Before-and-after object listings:
────────

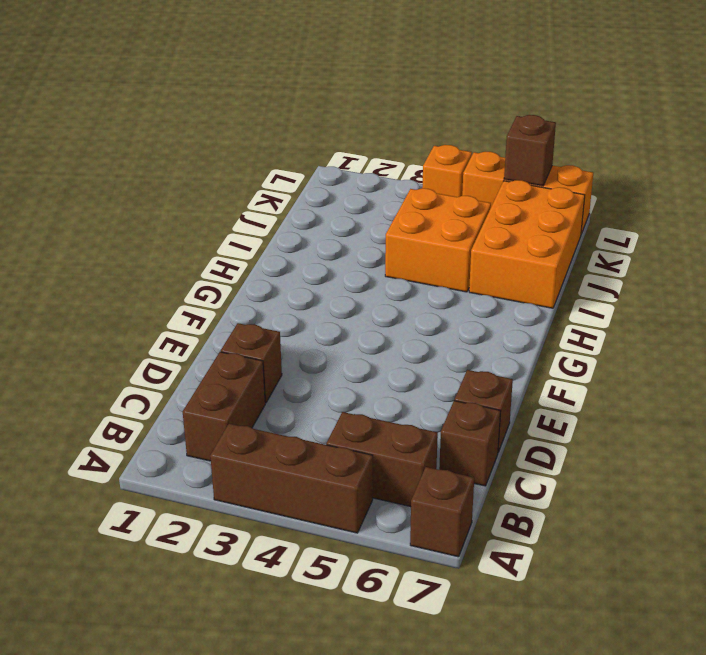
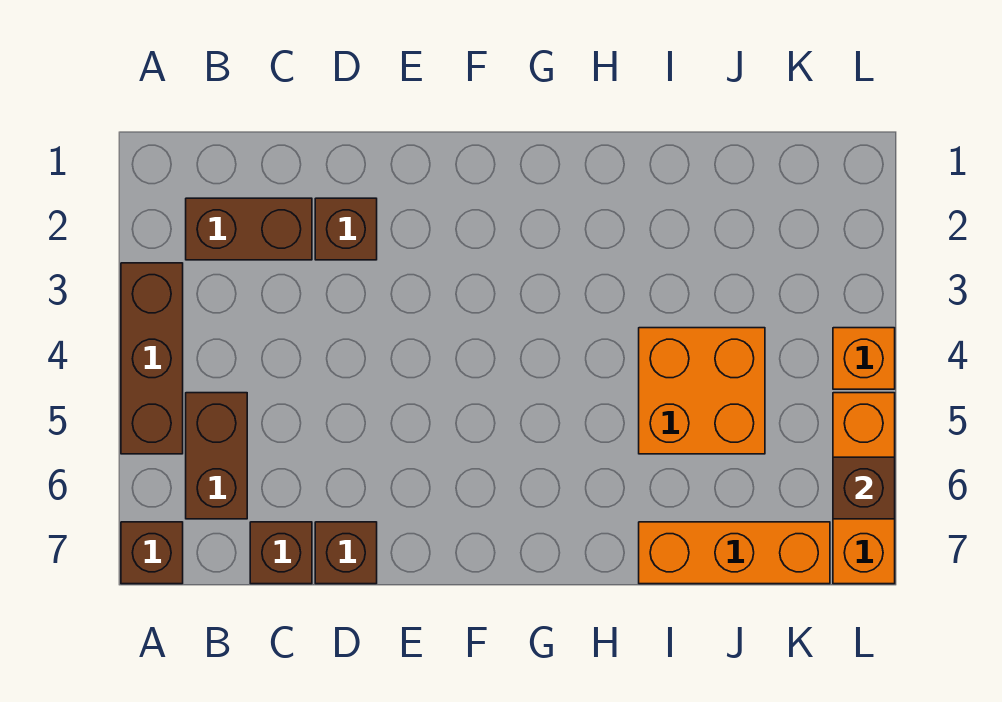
orange 2x3 brick [469,180,585,308] -> orange 1x3 brick [639,522,830,584]

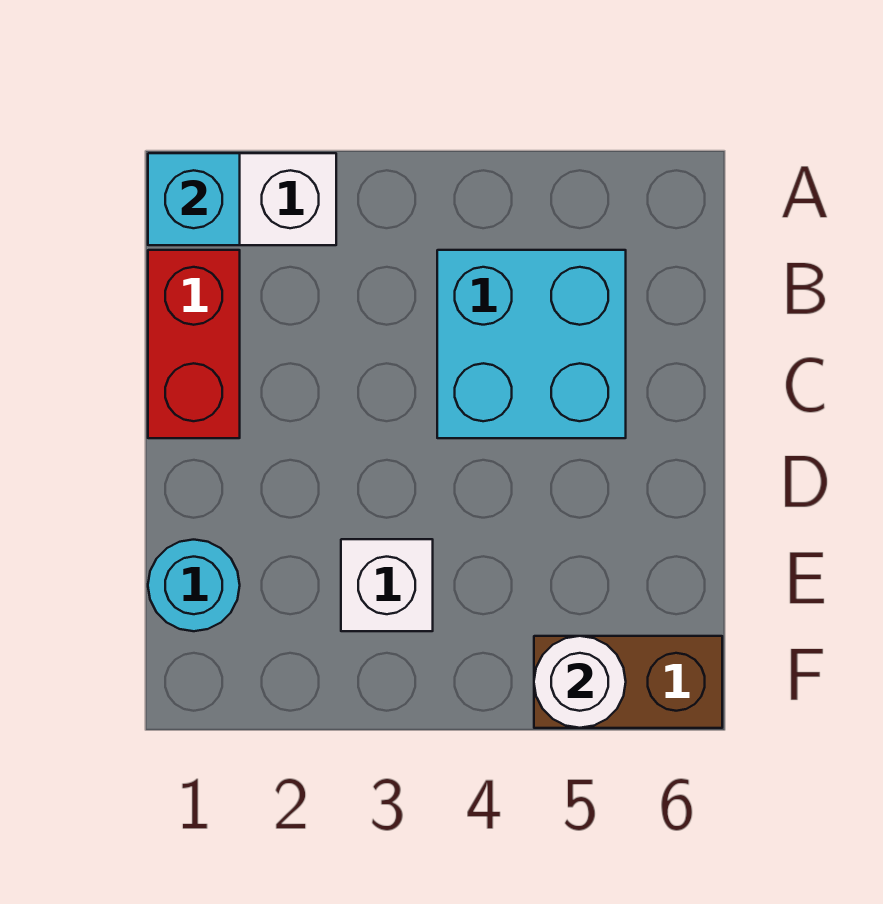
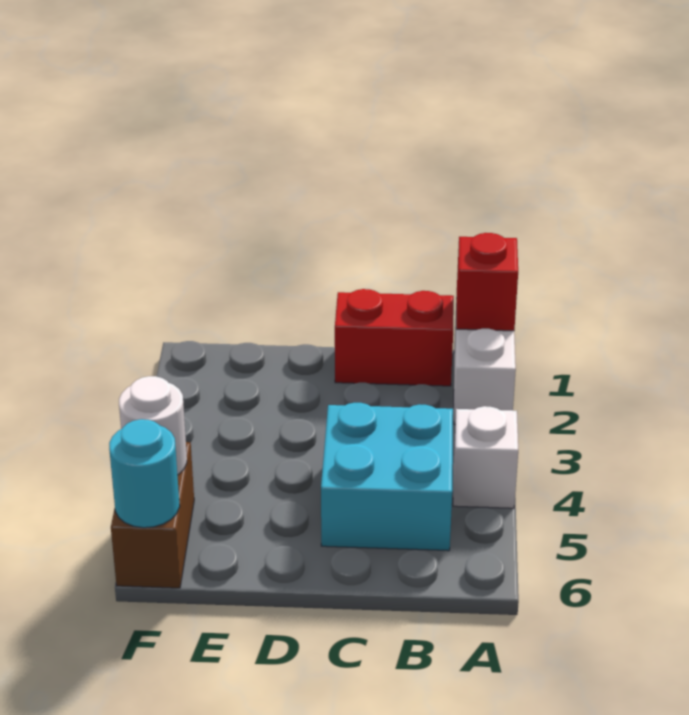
cyan 1x1 brick [148,153,240,245] -> red 1x1 brick [456,233,518,331]
cyan 1x1 round brick [148,540,240,631] -> cyan 1x1 round brick moved to [109,419,180,528]
white 1x1 brick [341,539,433,631] -> white 1x1 brick moved to [453,406,518,508]

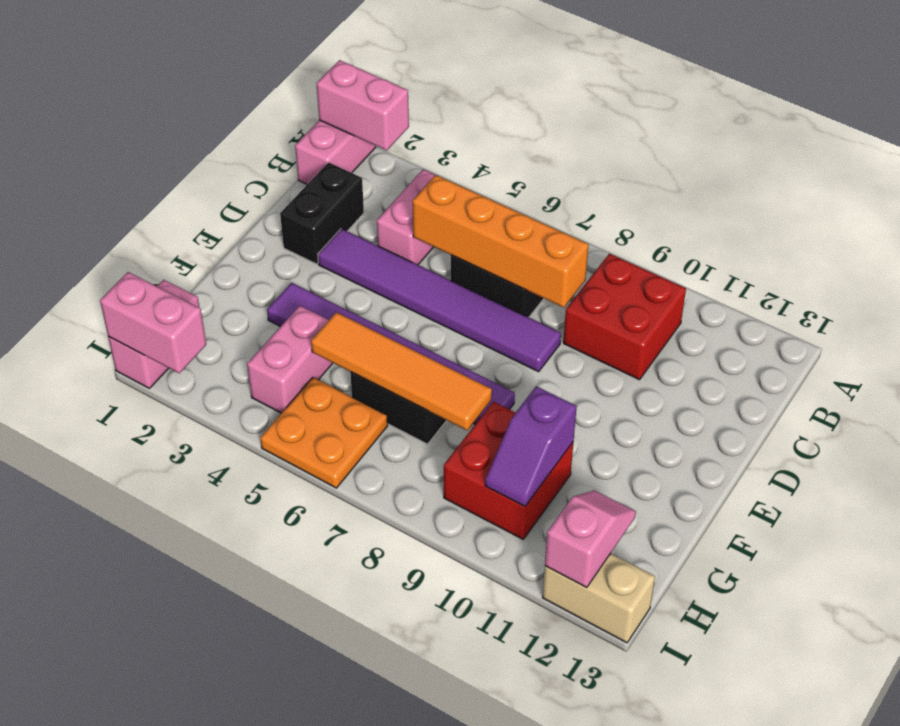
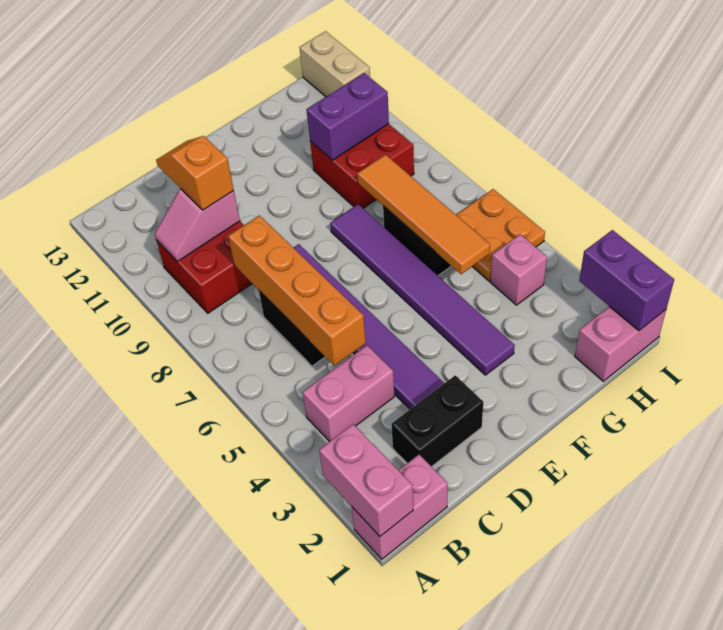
none -> orange 1x2 slope [156,136,234,210]
pink 1x2 brick [247,306,333,413] -> pink 1x1 brick [490,234,547,305]
purple 1x2 slope [485,386,577,506] -> purple 1x2 brick [307,73,389,160]
pink 1x2 slope [545,491,636,588] -> pink 1x2 slope moved to [155,189,240,261]
pink 1x2 brick [100,272,206,373] -> purple 1x2 brick [579,230,674,331]

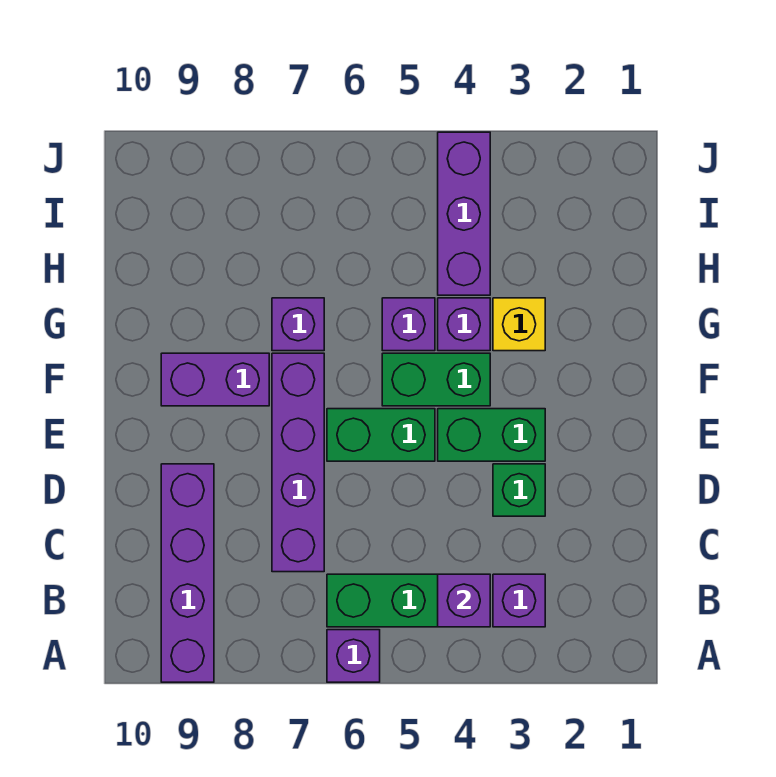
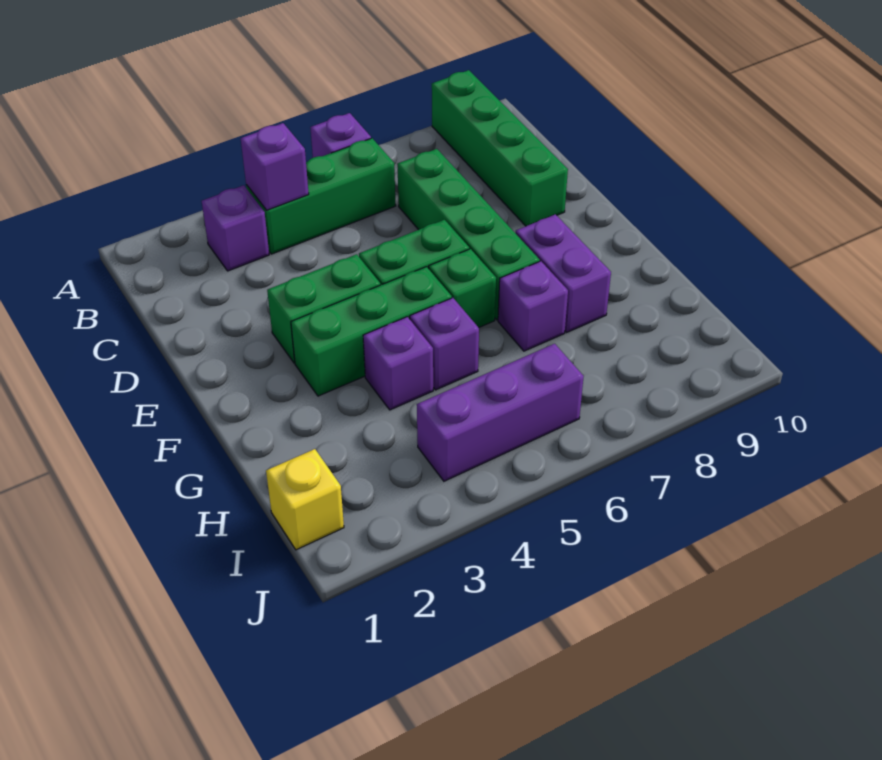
purple 1x4 brick [161,464,214,682] -> green 1x4 brick [432,70,568,226]
purple 1x4 brick [272,353,324,572] -> green 1x4 brick [397,149,540,320]
green 1x1 brick [493,464,545,516] -> green 1x1 brick moved to [429,249,496,328]
green 1x2 brick [382,353,490,406] -> green 1x3 brick [291,267,452,396]
purple 1x2 brick [161,353,269,406] -> purple 1x2 brick turned to [515,214,611,332]
yellow 1x1 brick [493,298,545,351] -> yellow 1x1 brick moved to [266,449,344,550]
purple 1x3 brick [438,132,490,295] -> purple 1x3 brick turned to [417,344,584,481]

────────

# DESCRIPTION OF THE TASK:
Exactly as written, copy the entries above without their pictures.

# RESPONSE FOR THIS EXERCISE:
orange 2x3 brick [469,180,585,308] -> orange 1x3 brick [639,522,830,584]

cyan 1x1 brick [148,153,240,245] -> red 1x1 brick [456,233,518,331]
cyan 1x1 round brick [148,540,240,631] -> cyan 1x1 round brick moved to [109,419,180,528]
white 1x1 brick [341,539,433,631] -> white 1x1 brick moved to [453,406,518,508]

none -> orange 1x2 slope [156,136,234,210]
pink 1x2 brick [247,306,333,413] -> pink 1x1 brick [490,234,547,305]
purple 1x2 slope [485,386,577,506] -> purple 1x2 brick [307,73,389,160]
pink 1x2 slope [545,491,636,588] -> pink 1x2 slope moved to [155,189,240,261]
pink 1x2 brick [100,272,206,373] -> purple 1x2 brick [579,230,674,331]

purple 1x4 brick [161,464,214,682] -> green 1x4 brick [432,70,568,226]
purple 1x4 brick [272,353,324,572] -> green 1x4 brick [397,149,540,320]
green 1x1 brick [493,464,545,516] -> green 1x1 brick moved to [429,249,496,328]
green 1x2 brick [382,353,490,406] -> green 1x3 brick [291,267,452,396]
purple 1x2 brick [161,353,269,406] -> purple 1x2 brick turned to [515,214,611,332]
yellow 1x1 brick [493,298,545,351] -> yellow 1x1 brick moved to [266,449,344,550]
purple 1x3 brick [438,132,490,295] -> purple 1x3 brick turned to [417,344,584,481]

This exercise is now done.